WORK INSTRUCTION:
Line by line, output the material without altering anything.

== == ==

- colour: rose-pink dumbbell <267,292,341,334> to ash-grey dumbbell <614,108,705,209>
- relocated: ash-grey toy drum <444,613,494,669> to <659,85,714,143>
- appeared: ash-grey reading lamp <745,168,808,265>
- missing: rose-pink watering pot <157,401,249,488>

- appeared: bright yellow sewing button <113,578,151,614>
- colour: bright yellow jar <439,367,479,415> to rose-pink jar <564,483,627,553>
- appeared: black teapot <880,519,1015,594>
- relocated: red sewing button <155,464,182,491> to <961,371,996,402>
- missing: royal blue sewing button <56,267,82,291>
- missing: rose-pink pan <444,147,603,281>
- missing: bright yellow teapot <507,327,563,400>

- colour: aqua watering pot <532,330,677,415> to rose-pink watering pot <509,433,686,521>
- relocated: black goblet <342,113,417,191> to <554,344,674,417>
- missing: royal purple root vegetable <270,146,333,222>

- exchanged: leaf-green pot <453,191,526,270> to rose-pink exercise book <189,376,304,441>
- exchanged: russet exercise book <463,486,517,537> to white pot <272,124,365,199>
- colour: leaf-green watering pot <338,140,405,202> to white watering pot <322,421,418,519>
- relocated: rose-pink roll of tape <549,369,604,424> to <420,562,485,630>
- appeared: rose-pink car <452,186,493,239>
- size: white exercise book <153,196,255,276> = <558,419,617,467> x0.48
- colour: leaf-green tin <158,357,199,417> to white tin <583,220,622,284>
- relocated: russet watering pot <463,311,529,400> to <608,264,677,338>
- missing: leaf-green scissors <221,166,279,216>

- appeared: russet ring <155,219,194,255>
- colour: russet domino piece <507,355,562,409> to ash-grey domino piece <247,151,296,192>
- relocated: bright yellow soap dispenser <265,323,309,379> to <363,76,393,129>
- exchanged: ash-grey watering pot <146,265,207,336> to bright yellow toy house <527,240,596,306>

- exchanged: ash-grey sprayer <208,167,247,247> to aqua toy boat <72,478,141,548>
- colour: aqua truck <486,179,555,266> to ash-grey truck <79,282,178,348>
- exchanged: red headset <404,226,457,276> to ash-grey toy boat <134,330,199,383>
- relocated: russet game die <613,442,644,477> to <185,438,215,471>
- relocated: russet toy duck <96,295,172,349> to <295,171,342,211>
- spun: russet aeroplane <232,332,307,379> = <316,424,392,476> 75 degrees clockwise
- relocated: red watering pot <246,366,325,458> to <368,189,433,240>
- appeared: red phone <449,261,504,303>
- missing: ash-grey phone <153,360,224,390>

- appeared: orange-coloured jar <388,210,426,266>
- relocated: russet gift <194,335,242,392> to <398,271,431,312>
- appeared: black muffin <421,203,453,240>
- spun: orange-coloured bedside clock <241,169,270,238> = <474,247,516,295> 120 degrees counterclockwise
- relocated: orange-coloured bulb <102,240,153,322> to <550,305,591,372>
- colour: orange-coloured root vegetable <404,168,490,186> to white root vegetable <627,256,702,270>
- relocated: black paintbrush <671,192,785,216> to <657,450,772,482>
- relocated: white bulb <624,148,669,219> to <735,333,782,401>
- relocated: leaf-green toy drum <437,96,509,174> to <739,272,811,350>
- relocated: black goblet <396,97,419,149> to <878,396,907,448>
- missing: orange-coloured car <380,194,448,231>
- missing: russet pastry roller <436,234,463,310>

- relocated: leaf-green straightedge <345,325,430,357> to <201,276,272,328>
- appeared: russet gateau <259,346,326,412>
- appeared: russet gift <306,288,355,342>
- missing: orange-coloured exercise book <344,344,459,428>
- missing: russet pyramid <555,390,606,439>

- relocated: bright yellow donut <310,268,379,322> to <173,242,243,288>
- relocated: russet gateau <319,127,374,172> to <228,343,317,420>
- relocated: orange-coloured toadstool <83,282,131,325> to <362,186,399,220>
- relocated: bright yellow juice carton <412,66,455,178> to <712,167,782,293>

== == ==

YOUR RESPONSE:
- colour: rose-pink dumbbell <267,292,341,334> to ash-grey dumbbell <614,108,705,209>
- relocated: ash-grey toy drum <444,613,494,669> to <659,85,714,143>
- appeared: ash-grey reading lamp <745,168,808,265>
- missing: rose-pink watering pot <157,401,249,488>

- appeared: bright yellow sewing button <113,578,151,614>
- colour: bright yellow jar <439,367,479,415> to rose-pink jar <564,483,627,553>
- appeared: black teapot <880,519,1015,594>
- relocated: red sewing button <155,464,182,491> to <961,371,996,402>
- missing: royal blue sewing button <56,267,82,291>
- missing: rose-pink pan <444,147,603,281>
- missing: bright yellow teapot <507,327,563,400>

- colour: aqua watering pot <532,330,677,415> to rose-pink watering pot <509,433,686,521>
- relocated: black goblet <342,113,417,191> to <554,344,674,417>
- missing: royal purple root vegetable <270,146,333,222>

- exchanged: leaf-green pot <453,191,526,270> to rose-pink exercise book <189,376,304,441>
- exchanged: russet exercise book <463,486,517,537> to white pot <272,124,365,199>
- colour: leaf-green watering pot <338,140,405,202> to white watering pot <322,421,418,519>
- relocated: rose-pink roll of tape <549,369,604,424> to <420,562,485,630>
- appeared: rose-pink car <452,186,493,239>
- size: white exercise book <153,196,255,276> = <558,419,617,467> x0.48
- colour: leaf-green tin <158,357,199,417> to white tin <583,220,622,284>
- relocated: russet watering pot <463,311,529,400> to <608,264,677,338>
- missing: leaf-green scissors <221,166,279,216>

- appeared: russet ring <155,219,194,255>
- colour: russet domino piece <507,355,562,409> to ash-grey domino piece <247,151,296,192>
- relocated: bright yellow soap dispenser <265,323,309,379> to <363,76,393,129>
- exchanged: ash-grey watering pot <146,265,207,336> to bright yellow toy house <527,240,596,306>

- exchanged: ash-grey sprayer <208,167,247,247> to aqua toy boat <72,478,141,548>
- colour: aqua truck <486,179,555,266> to ash-grey truck <79,282,178,348>
- exchanged: red headset <404,226,457,276> to ash-grey toy boat <134,330,199,383>
- relocated: russet game die <613,442,644,477> to <185,438,215,471>
- relocated: russet toy duck <96,295,172,349> to <295,171,342,211>
- spun: russet aeroplane <232,332,307,379> = <316,424,392,476> 75 degrees clockwise
- relocated: red watering pot <246,366,325,458> to <368,189,433,240>
- appeared: red phone <449,261,504,303>
- missing: ash-grey phone <153,360,224,390>

- appeared: orange-coloured jar <388,210,426,266>
- relocated: russet gift <194,335,242,392> to <398,271,431,312>
- appeared: black muffin <421,203,453,240>
- spun: orange-coloured bedside clock <241,169,270,238> = <474,247,516,295> 120 degrees counterclockwise
- relocated: orange-coloured bulb <102,240,153,322> to <550,305,591,372>
- colour: orange-coloured root vegetable <404,168,490,186> to white root vegetable <627,256,702,270>
- relocated: black paintbrush <671,192,785,216> to <657,450,772,482>
- relocated: white bulb <624,148,669,219> to <735,333,782,401>
- relocated: leaf-green toy drum <437,96,509,174> to <739,272,811,350>
- relocated: black goblet <396,97,419,149> to <878,396,907,448>
- missing: orange-coloured car <380,194,448,231>
- missing: russet pastry roller <436,234,463,310>

- relocated: leaf-green straightedge <345,325,430,357> to <201,276,272,328>
- appeared: russet gateau <259,346,326,412>
- appeared: russet gift <306,288,355,342>
- missing: orange-coloured exercise book <344,344,459,428>
- missing: russet pyramid <555,390,606,439>

- relocated: bright yellow donut <310,268,379,322> to <173,242,243,288>
- relocated: russet gateau <319,127,374,172> to <228,343,317,420>
- relocated: orange-coloured toadstool <83,282,131,325> to <362,186,399,220>
- relocated: bright yellow juice carton <412,66,455,178> to <712,167,782,293>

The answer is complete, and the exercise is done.